* [WHAT YOU SHOULD DO]:
In the material below, print every line exactly and omit the pictures.

* [GIVEN INFORMATION]:
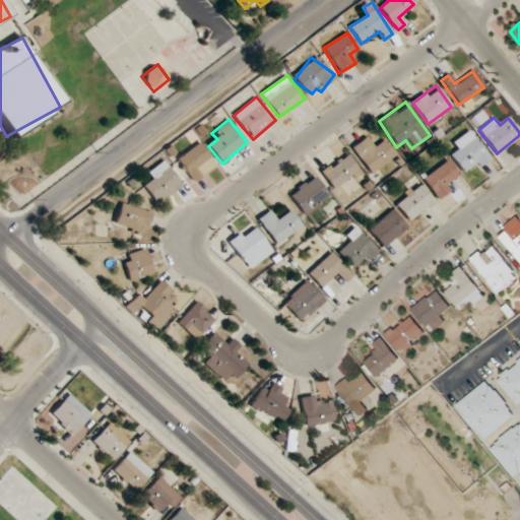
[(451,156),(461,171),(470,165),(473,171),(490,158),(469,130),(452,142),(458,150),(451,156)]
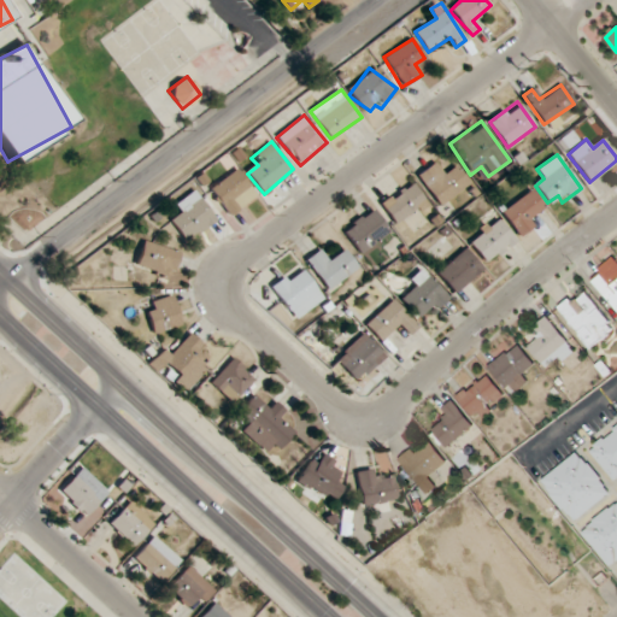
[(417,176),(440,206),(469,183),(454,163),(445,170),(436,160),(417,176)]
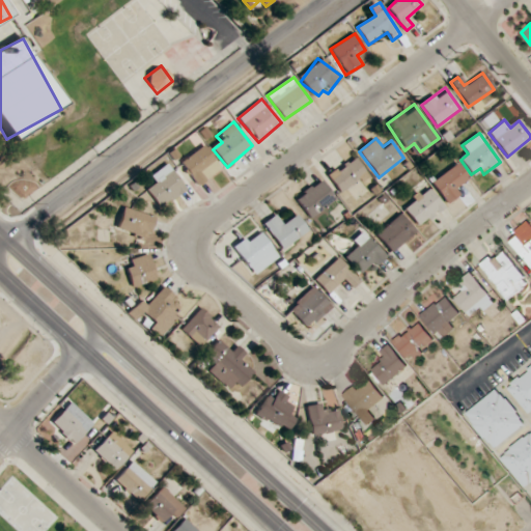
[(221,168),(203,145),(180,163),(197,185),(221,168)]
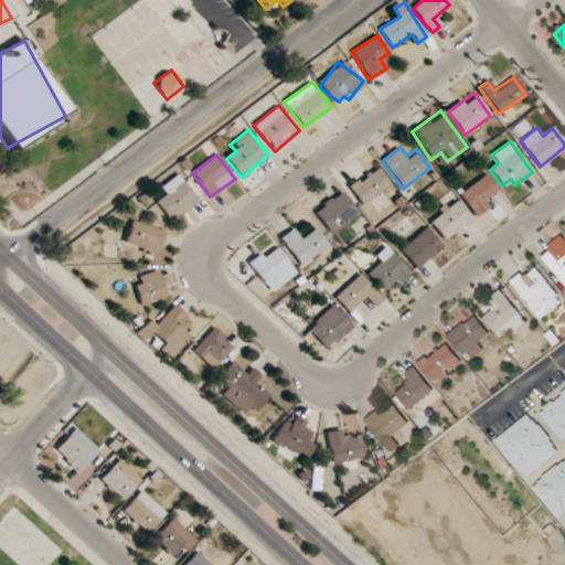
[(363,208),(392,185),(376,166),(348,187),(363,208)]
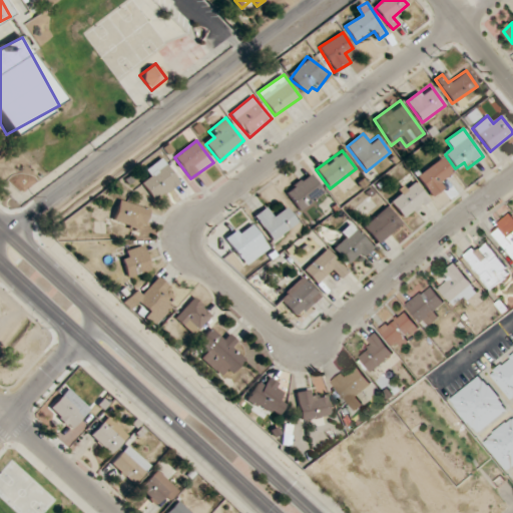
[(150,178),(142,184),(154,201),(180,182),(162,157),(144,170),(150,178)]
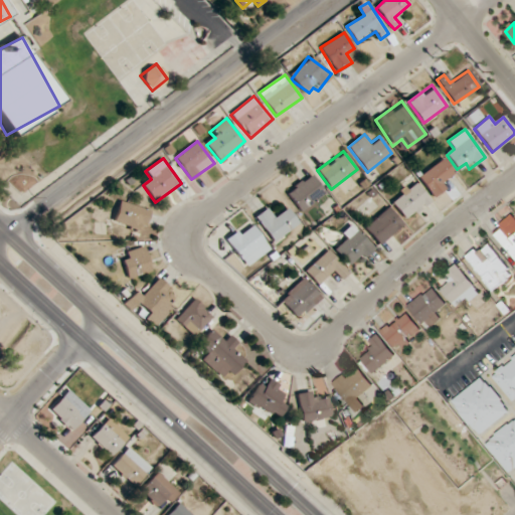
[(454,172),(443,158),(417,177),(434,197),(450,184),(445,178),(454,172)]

* [SOLUTION FOR THIS EXERCISE]:
[(451,156),(461,171),(470,165),(473,171),(490,158),(469,130),(452,142),(458,150),(451,156)]
[(417,176),(440,206),(469,183),(454,163),(445,170),(436,160),(417,176)]
[(221,168),(203,145),(180,163),(197,185),(221,168)]
[(363,208),(392,185),(376,166),(348,187),(363,208)]
[(150,178),(142,184),(154,201),(180,182),(162,157),(144,170),(150,178)]
[(454,172),(443,158),(417,177),(434,197),(450,184),(445,178),(454,172)]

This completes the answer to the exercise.